(Records drawn from a dataset)
· · ·

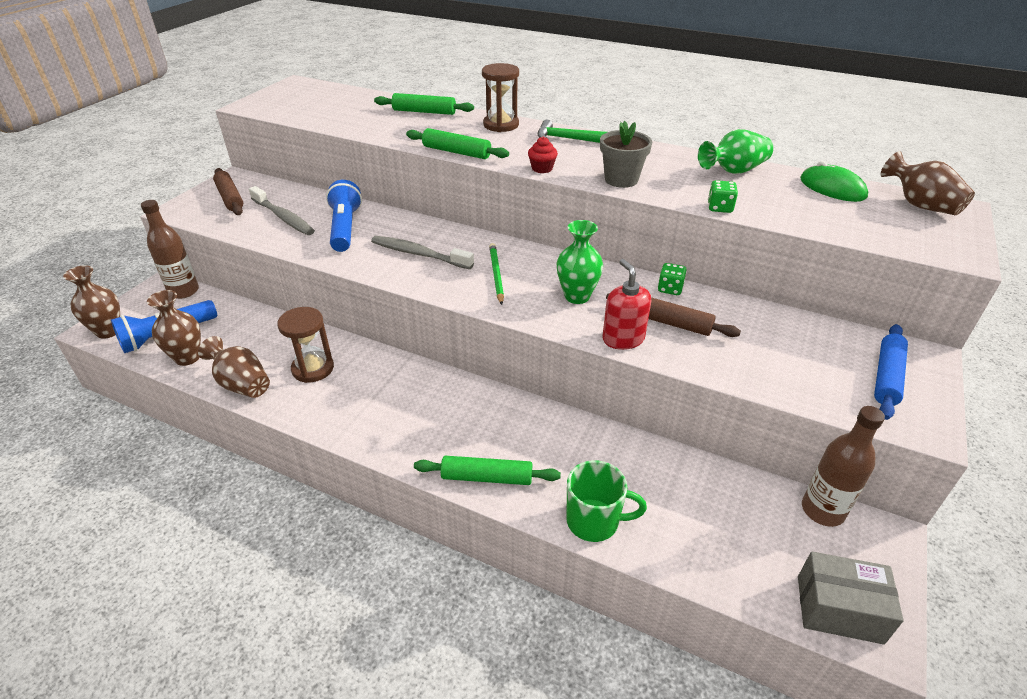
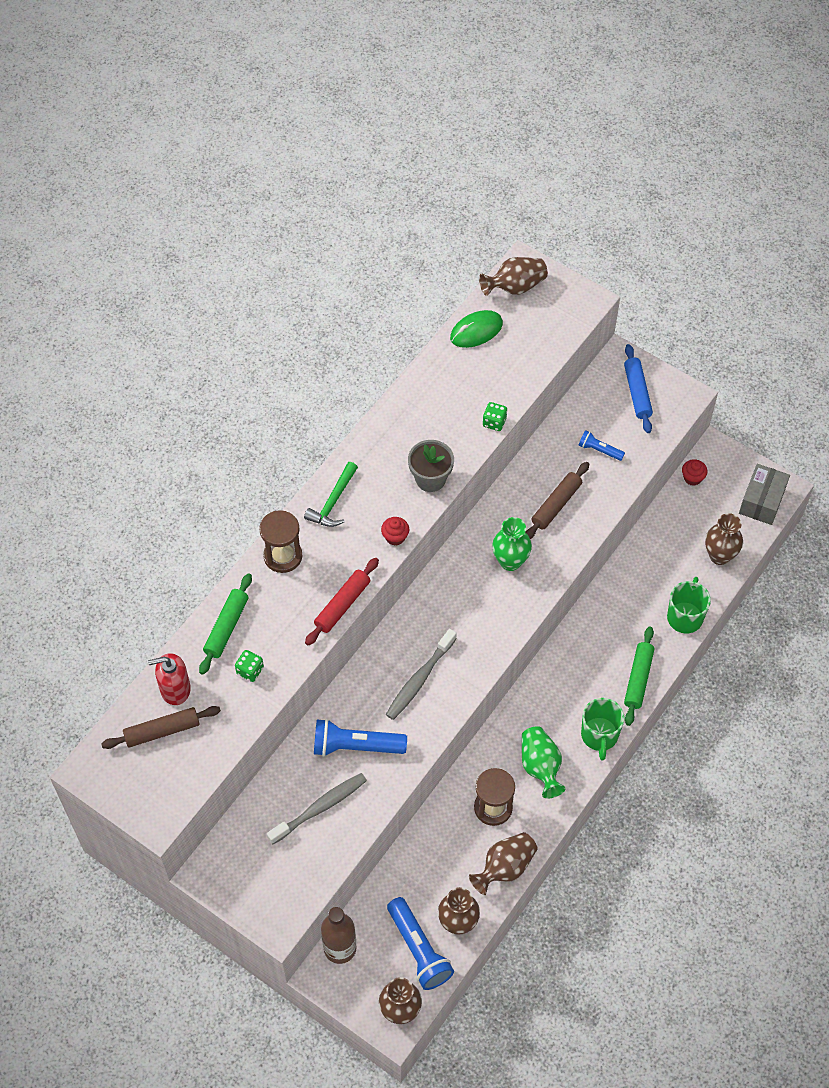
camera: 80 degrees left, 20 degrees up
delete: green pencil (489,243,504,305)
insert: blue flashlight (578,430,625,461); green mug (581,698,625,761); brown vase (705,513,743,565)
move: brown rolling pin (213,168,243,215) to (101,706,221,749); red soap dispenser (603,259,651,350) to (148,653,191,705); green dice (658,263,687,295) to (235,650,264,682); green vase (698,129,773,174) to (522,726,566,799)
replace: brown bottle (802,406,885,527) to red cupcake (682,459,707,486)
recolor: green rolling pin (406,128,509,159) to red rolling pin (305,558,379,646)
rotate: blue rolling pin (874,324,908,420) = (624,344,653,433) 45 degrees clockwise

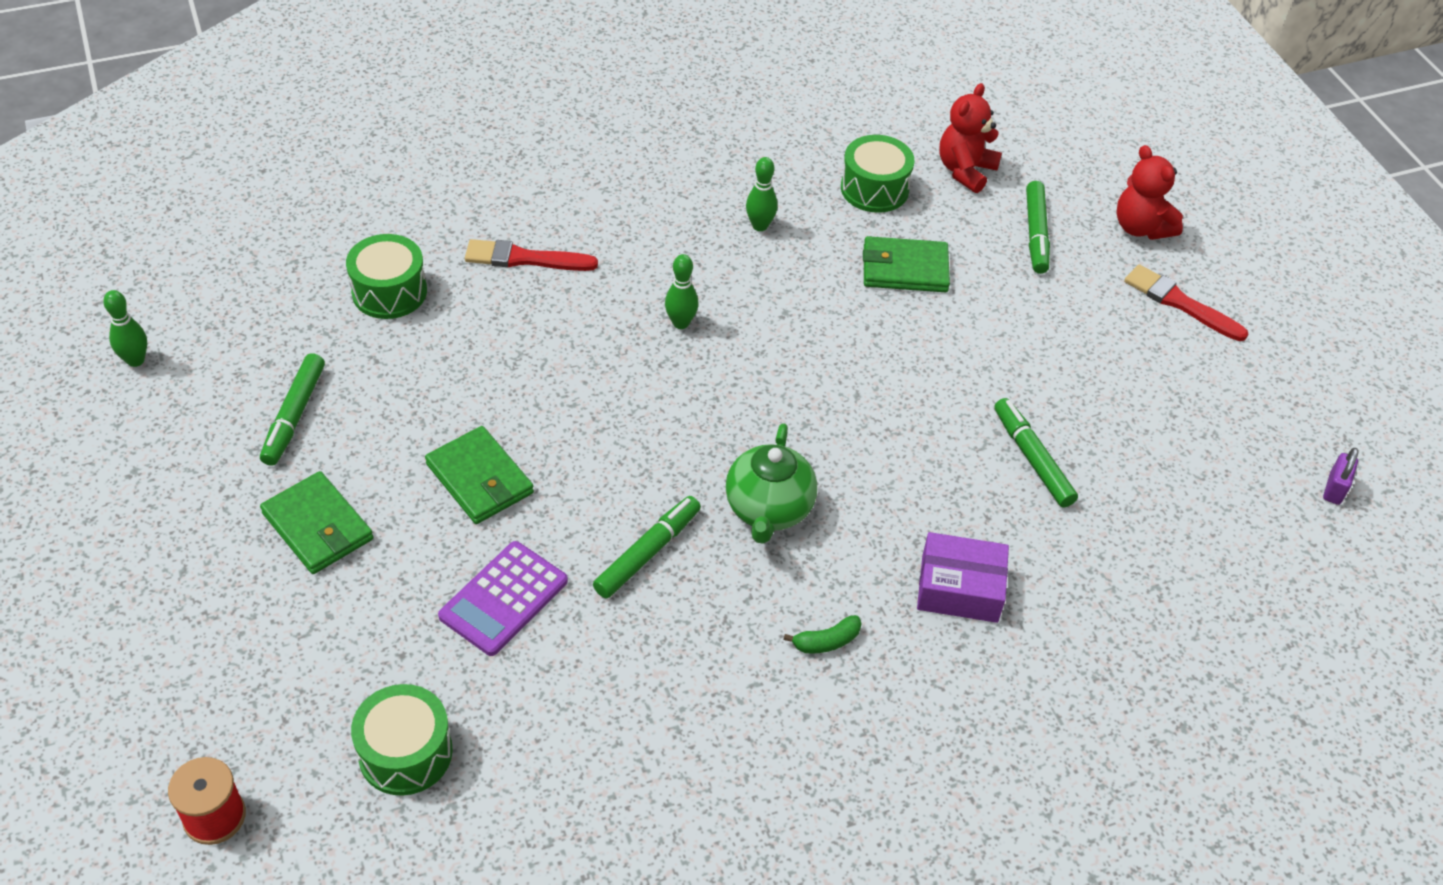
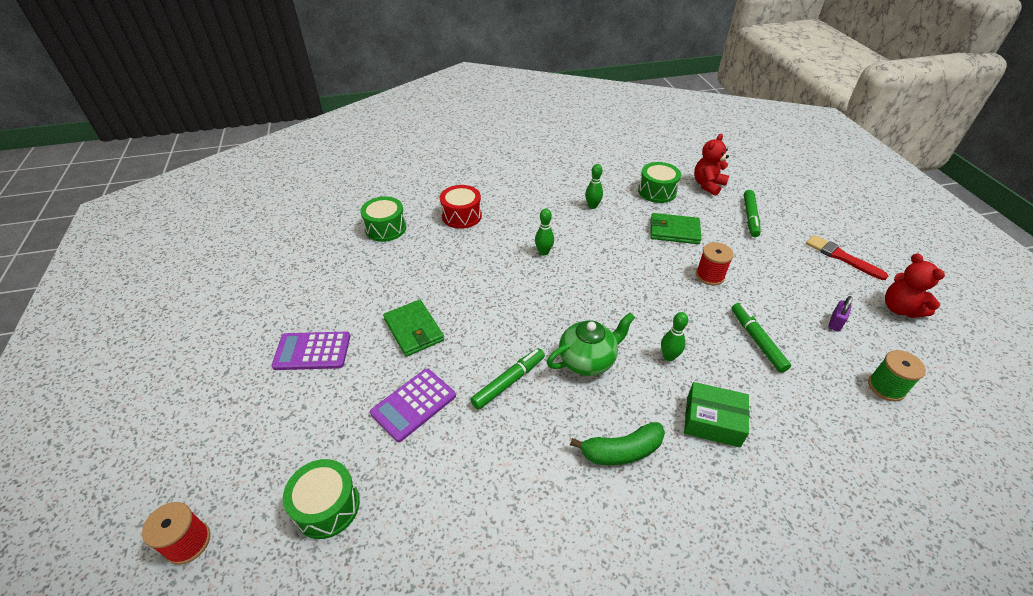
camera: 10 degrees right, 5 degrees down
delete: green marker (260,353,325,466)
insert: red spool (696,242,734,285); green spool (868,350,926,402)
move: green bowling pin (103,290,147,367) to (661,312,688,361); red teddy bear (1116,145,1183,240) to (885,253,945,318); purple padlock (1323,448,1358,505) to (828,296,853,332)
replace: green wallet (260,471,373,574) to purple calculator (272,332,350,370); red brush (465,239,598,271) to red drum (440,185,482,229)
recolor: purple box (917,532,1009,623) to green box (684,382,749,448)
rotate: green teapot (726,423,817,544) = (547,312,635,376) 135 degrees counterclockwise
resize: green banana (784,615,862,654) = (570,422,665,465) x1.75

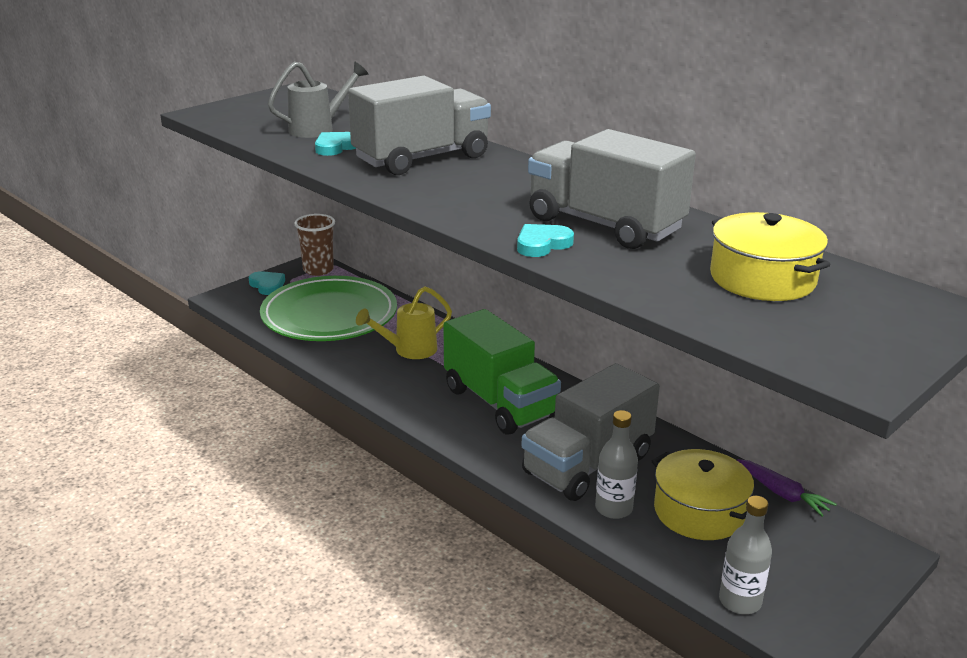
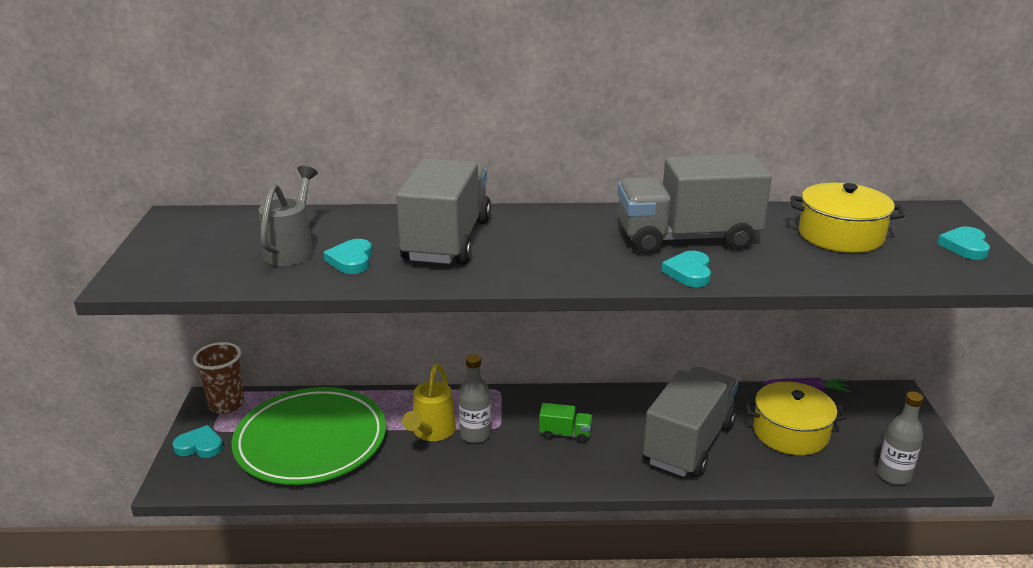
camera: 45 degrees left, 0 degrees up
insert: turquoise heart (937,227,990,260)
move: grey bottle (595,410,638,519) to (458,354,491,443)
rotate: grey truck (521,363,660,501) = (643,367,738,478) 150 degrees counterclockwise
resize: green truck (443,309,561,435) = (539,403,592,443) x0.42

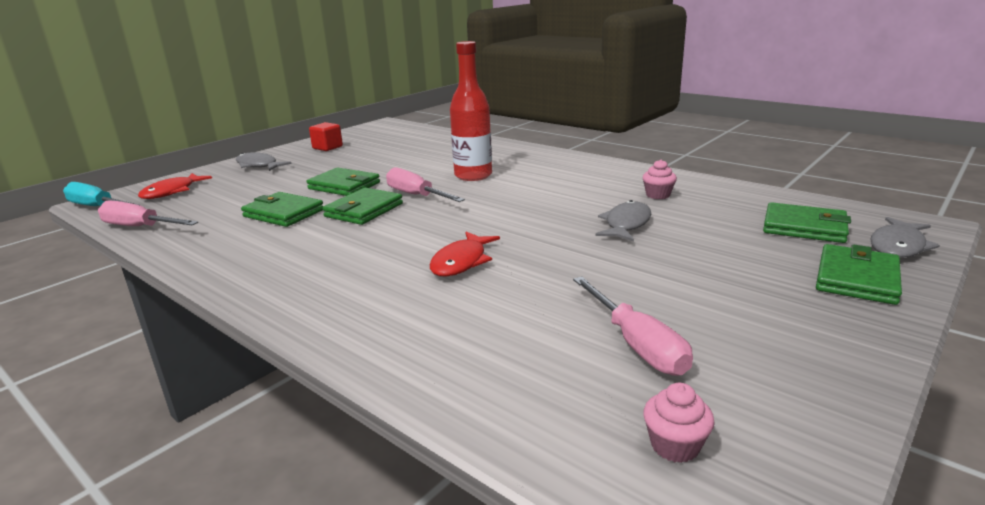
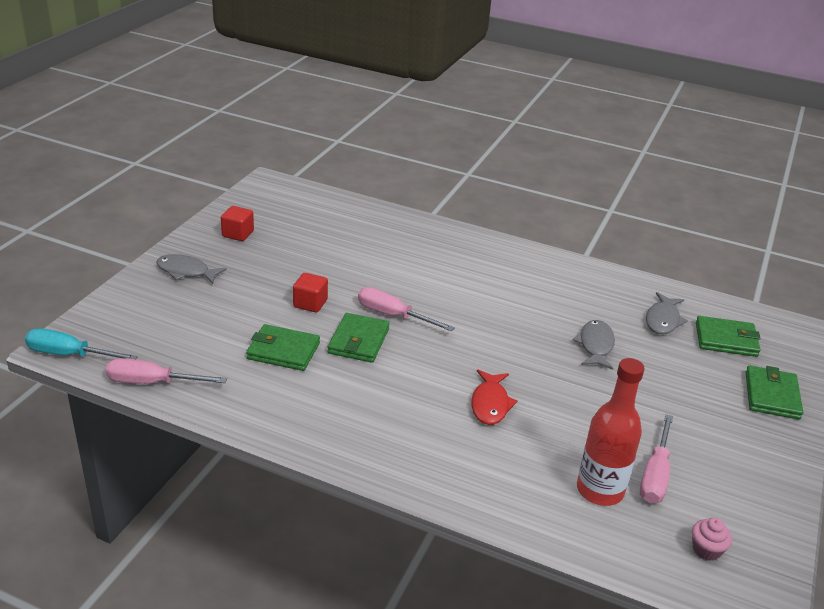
camera: 20 degrees left, 10 degrees up
delete: red fish (138,173,212,199); pink cupcake (642,159,677,199)
move: red bottle (450,41,492,181) to (577,358,645,506); grey fish (870,217,940,258) to (646,292,688,334)
replace: green wallet (306,168,380,196) to red cube (293,273,328,312)
rotate: pink screwdriver (573,277,693,376) = (640,414,673,504) 60 degrees clockwise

· · ·

Task directions: Return every entry above word for word, and include no images.

Result:
camera: 80 degrees left, 20 degrees up
delete: green pencil (489,243,504,305)
insert: blue flashlight (578,430,625,461); green mug (581,698,625,761); brown vase (705,513,743,565)
move: brown rolling pin (213,168,243,215) to (101,706,221,749); red soap dispenser (603,259,651,350) to (148,653,191,705); green dice (658,263,687,295) to (235,650,264,682); green vase (698,129,773,174) to (522,726,566,799)
replace: brown bottle (802,406,885,527) to red cupcake (682,459,707,486)
recolor: green rolling pin (406,128,509,159) to red rolling pin (305,558,379,646)
rotate: blue rolling pin (874,324,908,420) = (624,344,653,433) 45 degrees clockwise

camera: 10 degrees right, 5 degrees down
delete: green marker (260,353,325,466)
insert: red spool (696,242,734,285); green spool (868,350,926,402)
move: green bowling pin (103,290,147,367) to (661,312,688,361); red teddy bear (1116,145,1183,240) to (885,253,945,318); purple padlock (1323,448,1358,505) to (828,296,853,332)
replace: green wallet (260,471,373,574) to purple calculator (272,332,350,370); red brush (465,239,598,271) to red drum (440,185,482,229)
recolor: purple box (917,532,1009,623) to green box (684,382,749,448)
rotate: green teapot (726,423,817,544) = (547,312,635,376) 135 degrees counterclockwise
resize: green banana (784,615,862,654) = (570,422,665,465) x1.75

camera: 45 degrees left, 0 degrees up
insert: turquoise heart (937,227,990,260)
move: grey bottle (595,410,638,519) to (458,354,491,443)
rotate: grey truck (521,363,660,501) = (643,367,738,478) 150 degrees counterclockwise
resize: green truck (443,309,561,435) = (539,403,592,443) x0.42

camera: 20 degrees left, 10 degrees up
delete: red fish (138,173,212,199); pink cupcake (642,159,677,199)
move: red bottle (450,41,492,181) to (577,358,645,506); grey fish (870,217,940,258) to (646,292,688,334)
replace: green wallet (306,168,380,196) to red cube (293,273,328,312)
rotate: pink screwdriver (573,277,693,376) = (640,414,673,504) 60 degrees clockwise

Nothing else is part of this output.